Object transformation records

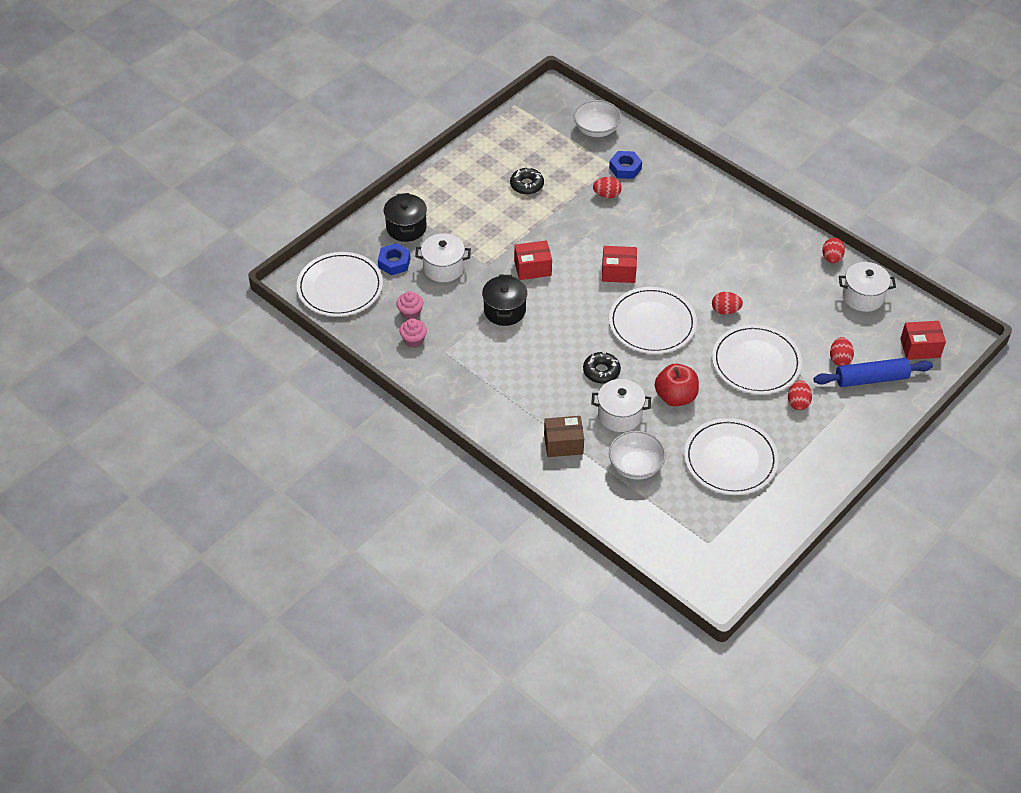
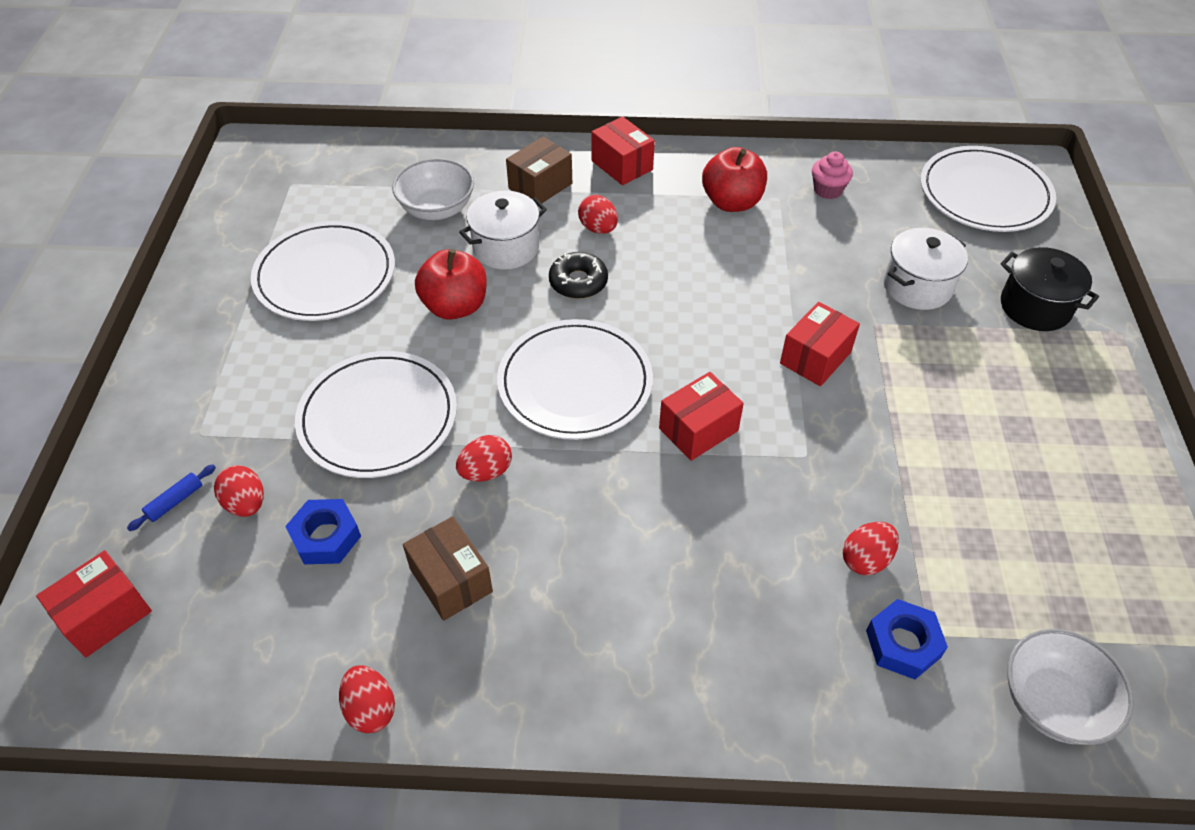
camera: 140 degrees right, 0 degrees up
(394, 262) = (977, 256): blue nut -> blue nut (326, 537)
(410, 313) = (873, 214): pink cupcake -> none
(472, 365) = (731, 202): none -> red apple
(503, 428) = (622, 165): none -> red box
(504, 310) = (777, 281): black pot -> none
(527, 185) = (996, 486): black donut -> none
(772, 280) = (451, 580): none -> brown box
(798, 402) = (276, 396): red egg -> red egg (598, 228)
(863, 296) = (263, 658): white pot -> none
(871, 379) = (175, 501): blue rolling pin -> blue rolling pin, size x0.44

* [Exercise prompt]:
From the first line above to the last, copy the records exactly but omit the pictures.

* [Task answer]:
camera: 140 degrees right, 0 degrees up
(394, 262) = (977, 256): blue nut -> blue nut (326, 537)
(410, 313) = (873, 214): pink cupcake -> none
(472, 365) = (731, 202): none -> red apple
(503, 428) = (622, 165): none -> red box
(504, 310) = (777, 281): black pot -> none
(527, 185) = (996, 486): black donut -> none
(772, 280) = (451, 580): none -> brown box
(798, 402) = (276, 396): red egg -> red egg (598, 228)
(863, 296) = (263, 658): white pot -> none
(871, 379) = (175, 501): blue rolling pin -> blue rolling pin, size x0.44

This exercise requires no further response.